◆ **Task instructions**: Nothing but the lines from the start of the records below through the line that has "BT3 pin RXD: D12 -> D8" should appear, each exactly as given.

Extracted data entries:

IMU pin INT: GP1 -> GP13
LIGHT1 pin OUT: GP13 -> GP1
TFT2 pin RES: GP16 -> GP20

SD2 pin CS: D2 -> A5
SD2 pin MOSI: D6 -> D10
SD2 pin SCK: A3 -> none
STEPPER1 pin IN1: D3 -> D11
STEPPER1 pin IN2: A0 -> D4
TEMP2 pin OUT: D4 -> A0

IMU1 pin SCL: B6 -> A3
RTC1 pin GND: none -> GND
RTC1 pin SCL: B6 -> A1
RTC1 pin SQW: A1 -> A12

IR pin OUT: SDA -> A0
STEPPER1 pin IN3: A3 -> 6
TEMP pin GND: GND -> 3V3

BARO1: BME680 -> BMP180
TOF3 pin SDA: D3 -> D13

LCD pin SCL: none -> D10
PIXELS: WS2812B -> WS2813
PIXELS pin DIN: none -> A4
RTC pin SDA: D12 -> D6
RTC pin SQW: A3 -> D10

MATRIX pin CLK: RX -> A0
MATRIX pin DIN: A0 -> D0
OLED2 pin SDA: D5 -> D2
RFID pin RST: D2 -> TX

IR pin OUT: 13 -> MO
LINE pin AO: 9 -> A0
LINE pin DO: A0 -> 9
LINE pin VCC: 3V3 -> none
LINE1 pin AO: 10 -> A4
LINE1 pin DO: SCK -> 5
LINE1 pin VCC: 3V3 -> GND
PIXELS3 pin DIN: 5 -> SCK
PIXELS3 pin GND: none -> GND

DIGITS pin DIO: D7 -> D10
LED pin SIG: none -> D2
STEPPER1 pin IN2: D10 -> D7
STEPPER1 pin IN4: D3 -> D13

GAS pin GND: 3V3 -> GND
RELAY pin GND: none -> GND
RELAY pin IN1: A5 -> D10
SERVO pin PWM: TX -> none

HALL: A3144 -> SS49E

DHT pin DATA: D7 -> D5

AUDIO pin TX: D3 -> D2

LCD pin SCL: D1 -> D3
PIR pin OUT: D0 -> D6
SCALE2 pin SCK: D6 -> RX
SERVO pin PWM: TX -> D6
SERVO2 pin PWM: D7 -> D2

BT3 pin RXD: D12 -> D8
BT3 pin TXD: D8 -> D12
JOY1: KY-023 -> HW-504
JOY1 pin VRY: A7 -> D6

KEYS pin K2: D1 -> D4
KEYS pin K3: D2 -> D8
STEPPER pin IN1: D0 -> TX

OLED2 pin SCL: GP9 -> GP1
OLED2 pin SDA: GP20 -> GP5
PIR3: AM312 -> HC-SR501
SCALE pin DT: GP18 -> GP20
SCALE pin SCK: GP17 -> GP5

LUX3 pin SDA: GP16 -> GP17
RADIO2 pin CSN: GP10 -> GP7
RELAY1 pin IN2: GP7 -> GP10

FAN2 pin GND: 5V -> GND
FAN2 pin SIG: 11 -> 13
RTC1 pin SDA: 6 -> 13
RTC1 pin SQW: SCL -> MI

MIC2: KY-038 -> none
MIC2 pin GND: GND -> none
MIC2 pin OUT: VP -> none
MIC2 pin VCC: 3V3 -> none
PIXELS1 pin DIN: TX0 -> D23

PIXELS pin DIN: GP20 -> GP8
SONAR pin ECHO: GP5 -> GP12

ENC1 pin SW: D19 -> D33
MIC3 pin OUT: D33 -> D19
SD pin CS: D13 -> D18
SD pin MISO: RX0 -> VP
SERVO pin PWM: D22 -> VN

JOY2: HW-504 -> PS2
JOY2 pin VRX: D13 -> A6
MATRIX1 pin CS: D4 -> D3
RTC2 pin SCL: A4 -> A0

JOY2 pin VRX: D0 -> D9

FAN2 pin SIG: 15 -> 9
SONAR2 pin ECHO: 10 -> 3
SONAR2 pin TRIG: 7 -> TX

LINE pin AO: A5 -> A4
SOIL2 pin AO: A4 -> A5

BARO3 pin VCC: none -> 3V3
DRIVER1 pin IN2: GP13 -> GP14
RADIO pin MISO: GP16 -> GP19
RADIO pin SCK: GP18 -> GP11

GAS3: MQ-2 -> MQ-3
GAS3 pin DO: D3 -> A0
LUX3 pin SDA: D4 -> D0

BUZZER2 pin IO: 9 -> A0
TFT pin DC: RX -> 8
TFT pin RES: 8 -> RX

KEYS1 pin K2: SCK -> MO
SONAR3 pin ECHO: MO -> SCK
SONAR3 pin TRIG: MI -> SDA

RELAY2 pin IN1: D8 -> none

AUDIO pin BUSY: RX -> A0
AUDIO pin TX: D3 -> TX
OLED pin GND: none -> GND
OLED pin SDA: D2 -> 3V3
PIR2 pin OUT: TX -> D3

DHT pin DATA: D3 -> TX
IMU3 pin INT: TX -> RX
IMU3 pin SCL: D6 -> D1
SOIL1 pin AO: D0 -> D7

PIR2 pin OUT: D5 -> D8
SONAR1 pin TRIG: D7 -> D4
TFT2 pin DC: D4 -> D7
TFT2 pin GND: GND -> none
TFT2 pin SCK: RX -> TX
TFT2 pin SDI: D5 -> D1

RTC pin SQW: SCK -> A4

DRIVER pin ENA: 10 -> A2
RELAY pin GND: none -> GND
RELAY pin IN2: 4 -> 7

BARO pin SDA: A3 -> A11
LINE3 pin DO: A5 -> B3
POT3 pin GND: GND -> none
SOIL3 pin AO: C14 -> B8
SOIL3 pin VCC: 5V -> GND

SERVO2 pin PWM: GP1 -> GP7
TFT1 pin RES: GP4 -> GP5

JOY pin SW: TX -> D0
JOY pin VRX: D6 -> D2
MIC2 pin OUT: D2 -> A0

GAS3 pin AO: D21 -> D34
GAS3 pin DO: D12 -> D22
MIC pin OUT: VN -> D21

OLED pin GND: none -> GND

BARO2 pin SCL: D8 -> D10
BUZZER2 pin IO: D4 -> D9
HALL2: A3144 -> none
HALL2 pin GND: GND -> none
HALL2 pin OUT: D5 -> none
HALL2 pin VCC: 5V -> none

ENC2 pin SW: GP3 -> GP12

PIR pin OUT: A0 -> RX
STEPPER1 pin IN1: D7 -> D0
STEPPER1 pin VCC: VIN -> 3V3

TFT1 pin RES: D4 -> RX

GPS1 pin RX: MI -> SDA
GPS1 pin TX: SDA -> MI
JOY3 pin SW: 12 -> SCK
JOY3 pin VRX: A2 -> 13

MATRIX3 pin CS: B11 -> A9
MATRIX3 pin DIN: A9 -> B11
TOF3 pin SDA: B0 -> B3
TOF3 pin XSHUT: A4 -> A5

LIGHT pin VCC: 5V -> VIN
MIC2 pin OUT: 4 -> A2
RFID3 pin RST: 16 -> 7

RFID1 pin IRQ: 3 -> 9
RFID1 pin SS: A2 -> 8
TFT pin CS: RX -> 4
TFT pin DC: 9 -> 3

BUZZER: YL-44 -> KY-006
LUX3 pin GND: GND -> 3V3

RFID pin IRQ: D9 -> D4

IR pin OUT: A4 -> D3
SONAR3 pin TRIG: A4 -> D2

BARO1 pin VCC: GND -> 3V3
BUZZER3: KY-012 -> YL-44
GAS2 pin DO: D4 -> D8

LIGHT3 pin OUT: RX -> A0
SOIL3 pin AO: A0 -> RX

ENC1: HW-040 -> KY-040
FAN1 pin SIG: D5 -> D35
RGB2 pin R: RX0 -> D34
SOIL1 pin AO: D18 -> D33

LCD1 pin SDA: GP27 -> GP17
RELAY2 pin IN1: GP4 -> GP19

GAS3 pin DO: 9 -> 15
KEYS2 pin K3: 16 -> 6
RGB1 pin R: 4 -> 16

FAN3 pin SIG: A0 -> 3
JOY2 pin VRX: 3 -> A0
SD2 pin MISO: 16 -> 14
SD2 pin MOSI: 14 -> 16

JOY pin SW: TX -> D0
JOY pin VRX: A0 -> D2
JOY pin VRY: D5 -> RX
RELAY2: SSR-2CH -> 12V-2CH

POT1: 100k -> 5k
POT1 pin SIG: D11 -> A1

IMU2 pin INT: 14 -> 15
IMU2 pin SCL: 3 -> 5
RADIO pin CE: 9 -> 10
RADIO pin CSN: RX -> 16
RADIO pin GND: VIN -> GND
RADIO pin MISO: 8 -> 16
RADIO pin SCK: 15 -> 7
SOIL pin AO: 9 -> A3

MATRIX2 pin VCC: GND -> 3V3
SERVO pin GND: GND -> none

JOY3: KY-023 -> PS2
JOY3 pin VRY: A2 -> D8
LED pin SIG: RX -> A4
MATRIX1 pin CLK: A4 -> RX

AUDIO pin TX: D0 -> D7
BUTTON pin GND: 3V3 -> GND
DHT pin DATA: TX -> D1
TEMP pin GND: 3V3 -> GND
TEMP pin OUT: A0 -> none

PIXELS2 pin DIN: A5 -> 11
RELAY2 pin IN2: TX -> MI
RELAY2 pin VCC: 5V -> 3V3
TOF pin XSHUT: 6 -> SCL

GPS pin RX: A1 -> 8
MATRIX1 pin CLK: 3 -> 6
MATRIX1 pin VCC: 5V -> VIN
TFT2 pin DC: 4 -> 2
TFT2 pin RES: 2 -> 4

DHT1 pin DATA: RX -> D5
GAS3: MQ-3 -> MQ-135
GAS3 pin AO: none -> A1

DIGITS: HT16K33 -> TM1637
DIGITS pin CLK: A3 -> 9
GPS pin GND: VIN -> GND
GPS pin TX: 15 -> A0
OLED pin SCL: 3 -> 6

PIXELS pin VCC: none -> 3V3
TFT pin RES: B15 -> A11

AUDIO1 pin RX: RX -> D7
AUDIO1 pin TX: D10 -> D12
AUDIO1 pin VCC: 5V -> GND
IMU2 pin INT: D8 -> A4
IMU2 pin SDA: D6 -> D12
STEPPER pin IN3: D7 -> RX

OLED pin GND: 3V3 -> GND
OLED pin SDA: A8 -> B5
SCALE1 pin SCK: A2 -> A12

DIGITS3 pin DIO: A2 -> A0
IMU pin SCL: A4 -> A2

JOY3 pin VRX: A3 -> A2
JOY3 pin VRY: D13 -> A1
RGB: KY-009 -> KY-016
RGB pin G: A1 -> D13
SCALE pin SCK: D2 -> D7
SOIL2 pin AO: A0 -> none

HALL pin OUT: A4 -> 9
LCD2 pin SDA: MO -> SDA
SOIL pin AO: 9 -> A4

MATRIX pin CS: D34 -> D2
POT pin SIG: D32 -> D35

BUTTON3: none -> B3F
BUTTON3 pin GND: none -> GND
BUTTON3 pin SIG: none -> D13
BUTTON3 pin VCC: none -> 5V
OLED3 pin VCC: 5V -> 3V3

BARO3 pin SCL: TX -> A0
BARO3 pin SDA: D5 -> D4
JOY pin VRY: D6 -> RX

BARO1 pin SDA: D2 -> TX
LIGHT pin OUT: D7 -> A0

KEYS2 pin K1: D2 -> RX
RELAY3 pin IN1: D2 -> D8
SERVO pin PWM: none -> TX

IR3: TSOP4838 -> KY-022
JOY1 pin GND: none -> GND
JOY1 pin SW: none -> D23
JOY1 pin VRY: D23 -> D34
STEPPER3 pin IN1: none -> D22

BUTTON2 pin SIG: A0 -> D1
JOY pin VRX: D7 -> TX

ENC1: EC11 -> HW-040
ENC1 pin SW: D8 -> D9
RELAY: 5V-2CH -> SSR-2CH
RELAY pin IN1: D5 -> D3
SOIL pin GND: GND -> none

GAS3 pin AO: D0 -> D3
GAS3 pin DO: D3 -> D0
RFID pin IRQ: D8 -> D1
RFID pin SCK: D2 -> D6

◆ **Result of the exercise**:
IMU pin INT: GP1 -> GP13
LIGHT1 pin OUT: GP13 -> GP1
TFT2 pin RES: GP16 -> GP20

SD2 pin CS: D2 -> A5
SD2 pin MOSI: D6 -> D10
SD2 pin SCK: A3 -> none
STEPPER1 pin IN1: D3 -> D11
STEPPER1 pin IN2: A0 -> D4
TEMP2 pin OUT: D4 -> A0

IMU1 pin SCL: B6 -> A3
RTC1 pin GND: none -> GND
RTC1 pin SCL: B6 -> A1
RTC1 pin SQW: A1 -> A12

IR pin OUT: SDA -> A0
STEPPER1 pin IN3: A3 -> 6
TEMP pin GND: GND -> 3V3

BARO1: BME680 -> BMP180
TOF3 pin SDA: D3 -> D13

LCD pin SCL: none -> D10
PIXELS: WS2812B -> WS2813
PIXELS pin DIN: none -> A4
RTC pin SDA: D12 -> D6
RTC pin SQW: A3 -> D10

MATRIX pin CLK: RX -> A0
MATRIX pin DIN: A0 -> D0
OLED2 pin SDA: D5 -> D2
RFID pin RST: D2 -> TX

IR pin OUT: 13 -> MO
LINE pin AO: 9 -> A0
LINE pin DO: A0 -> 9
LINE pin VCC: 3V3 -> none
LINE1 pin AO: 10 -> A4
LINE1 pin DO: SCK -> 5
LINE1 pin VCC: 3V3 -> GND
PIXELS3 pin DIN: 5 -> SCK
PIXELS3 pin GND: none -> GND

DIGITS pin DIO: D7 -> D10
LED pin SIG: none -> D2
STEPPER1 pin IN2: D10 -> D7
STEPPER1 pin IN4: D3 -> D13

GAS pin GND: 3V3 -> GND
RELAY pin GND: none -> GND
RELAY pin IN1: A5 -> D10
SERVO pin PWM: TX -> none

HALL: A3144 -> SS49E

DHT pin DATA: D7 -> D5

AUDIO pin TX: D3 -> D2

LCD pin SCL: D1 -> D3
PIR pin OUT: D0 -> D6
SCALE2 pin SCK: D6 -> RX
SERVO pin PWM: TX -> D6
SERVO2 pin PWM: D7 -> D2

BT3 pin RXD: D12 -> D8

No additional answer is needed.